Problem to work on: In the records below, find the line containing "RFID1 pin SS: D8 -> D13" and transcribe it and every line after it exactly; leave the pictures out.

....................

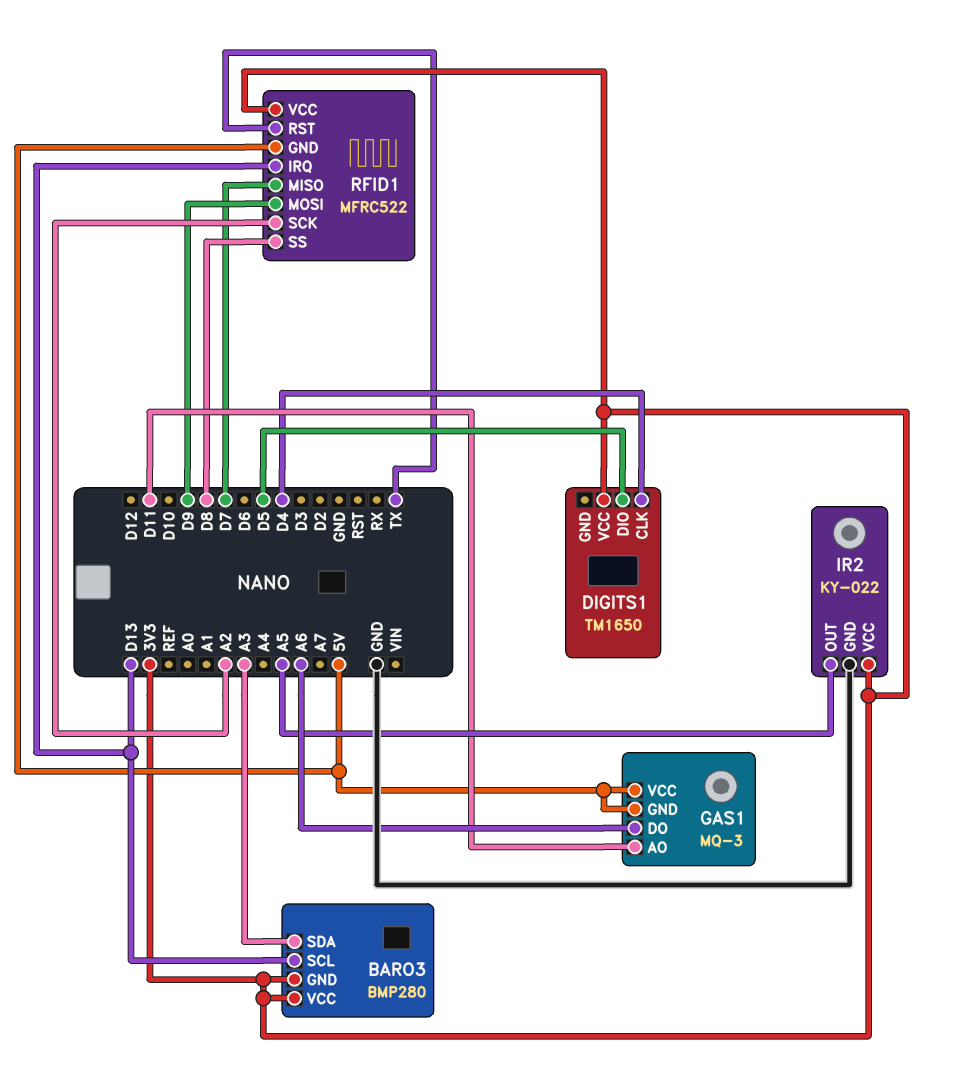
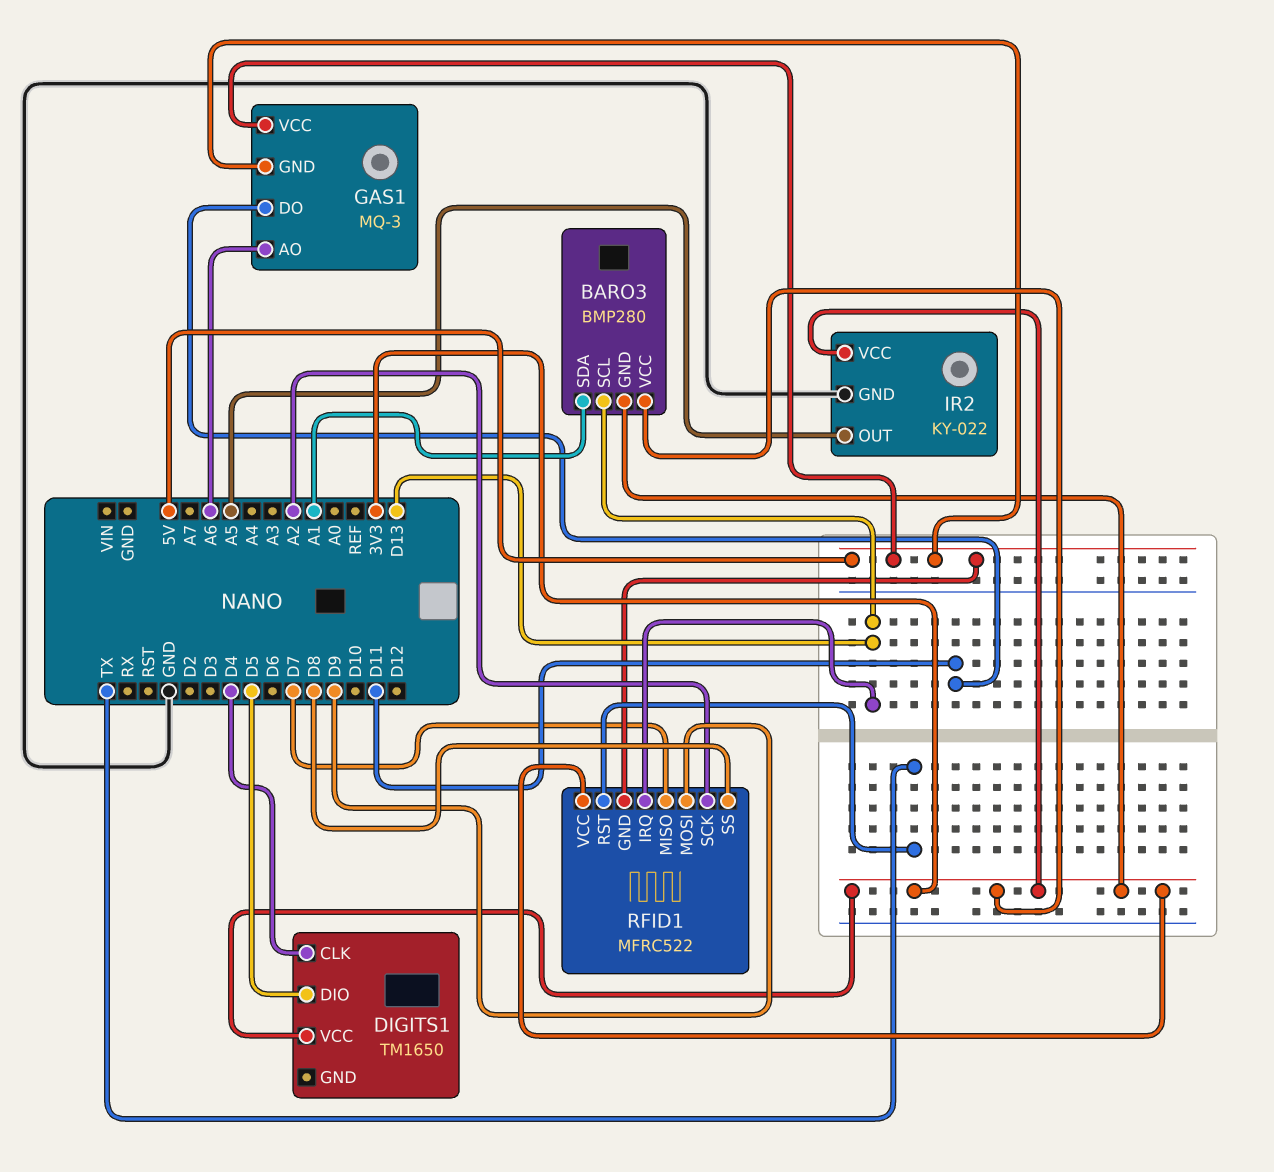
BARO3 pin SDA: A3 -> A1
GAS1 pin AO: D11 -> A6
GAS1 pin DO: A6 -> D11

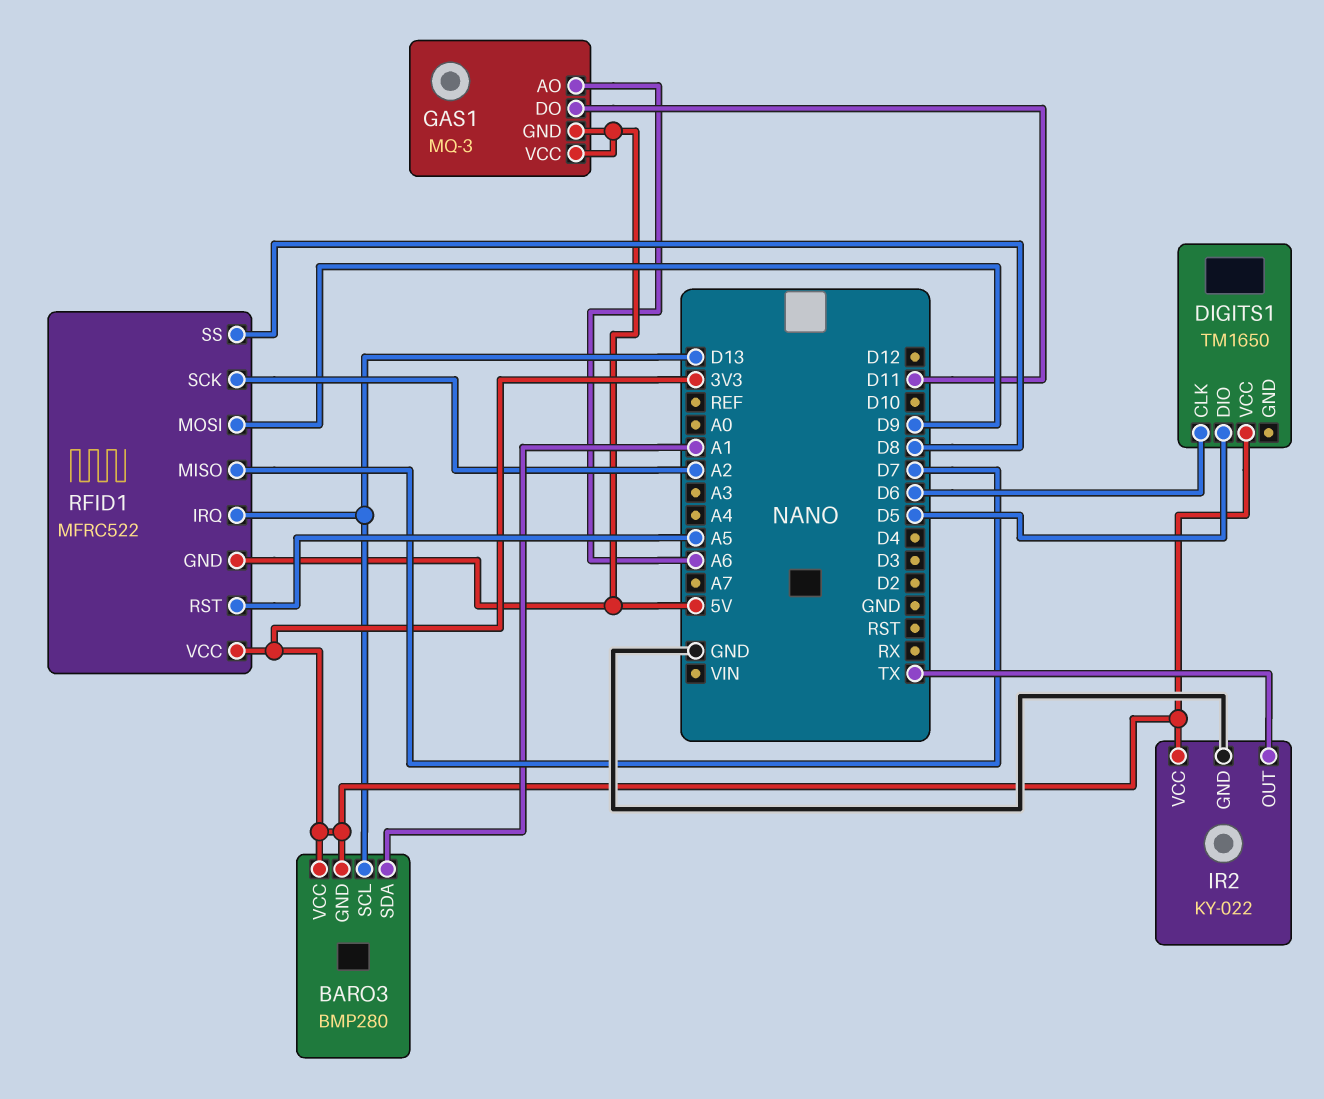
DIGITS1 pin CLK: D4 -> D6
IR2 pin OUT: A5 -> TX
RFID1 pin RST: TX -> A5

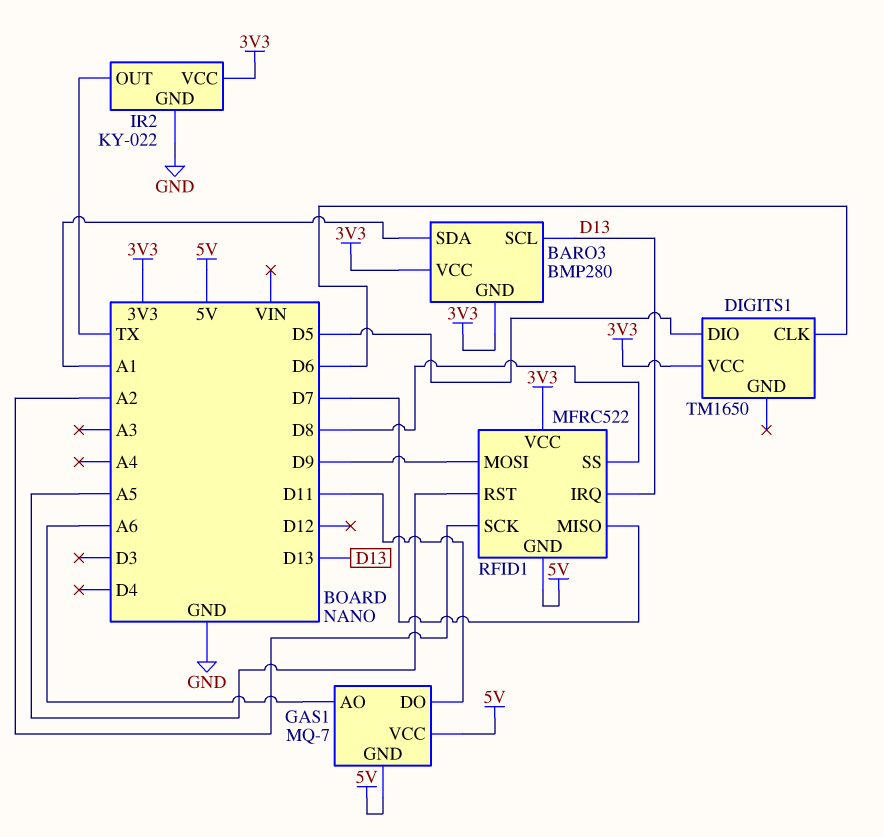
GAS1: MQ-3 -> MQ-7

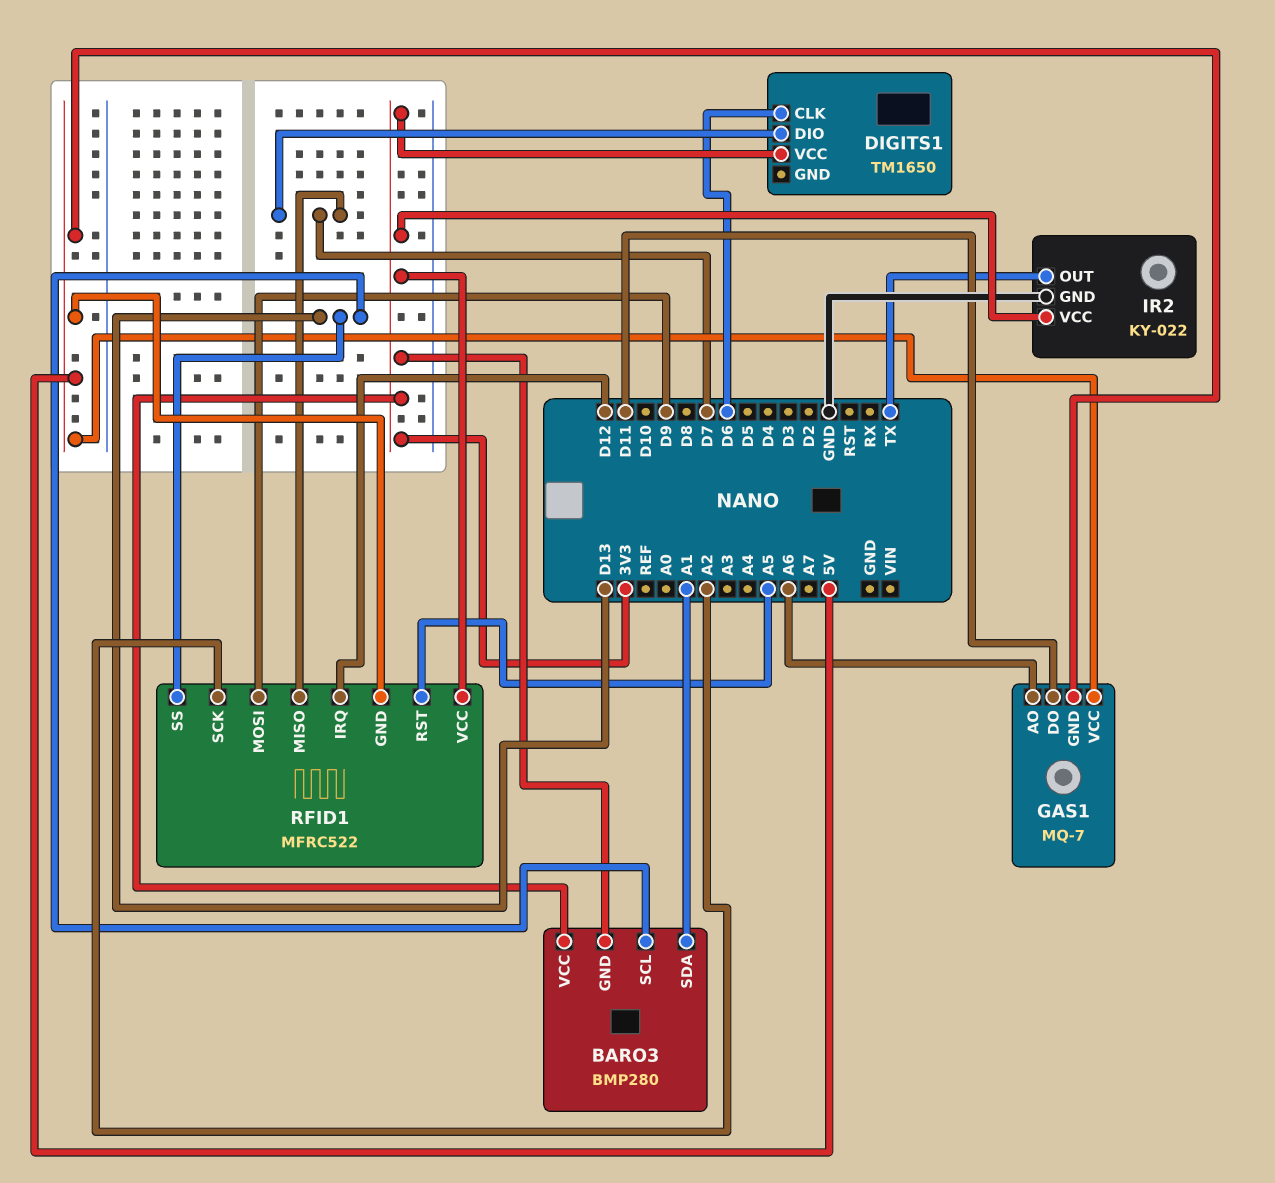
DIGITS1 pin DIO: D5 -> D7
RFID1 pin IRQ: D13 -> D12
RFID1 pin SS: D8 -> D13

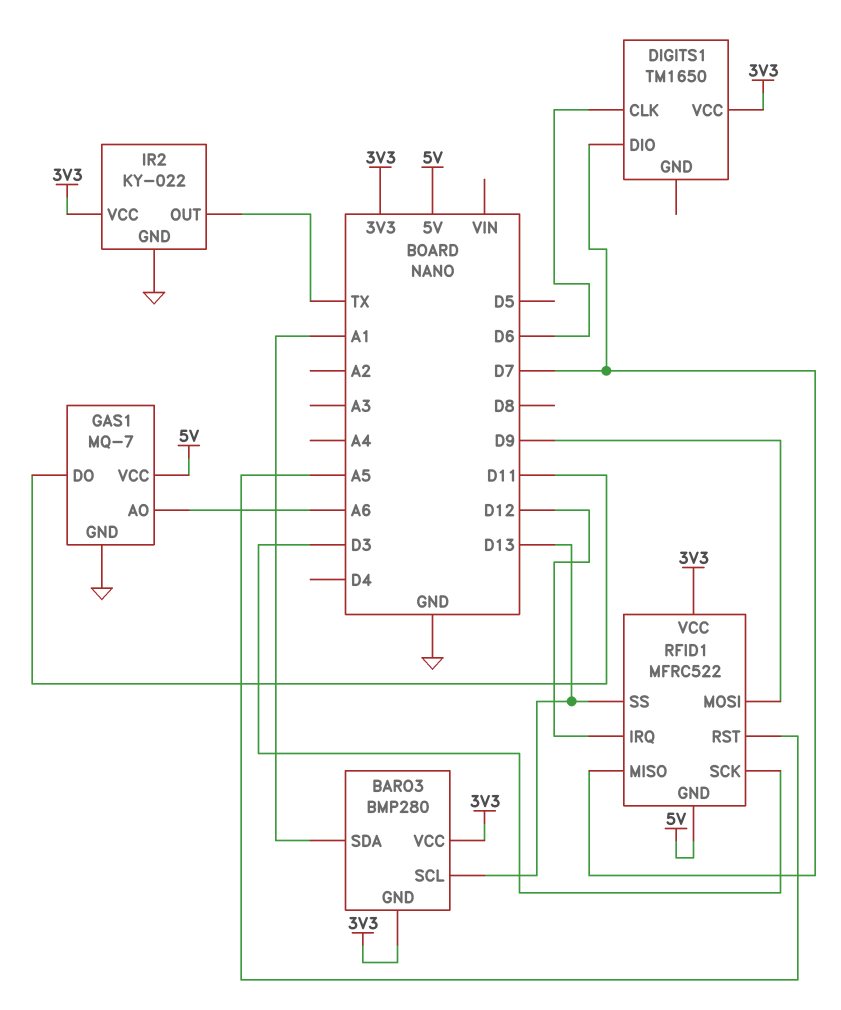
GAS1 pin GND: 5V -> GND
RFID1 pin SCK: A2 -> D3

....................

Exercise answer:
RFID1 pin SS: D8 -> D13

GAS1 pin GND: 5V -> GND
RFID1 pin SCK: A2 -> D3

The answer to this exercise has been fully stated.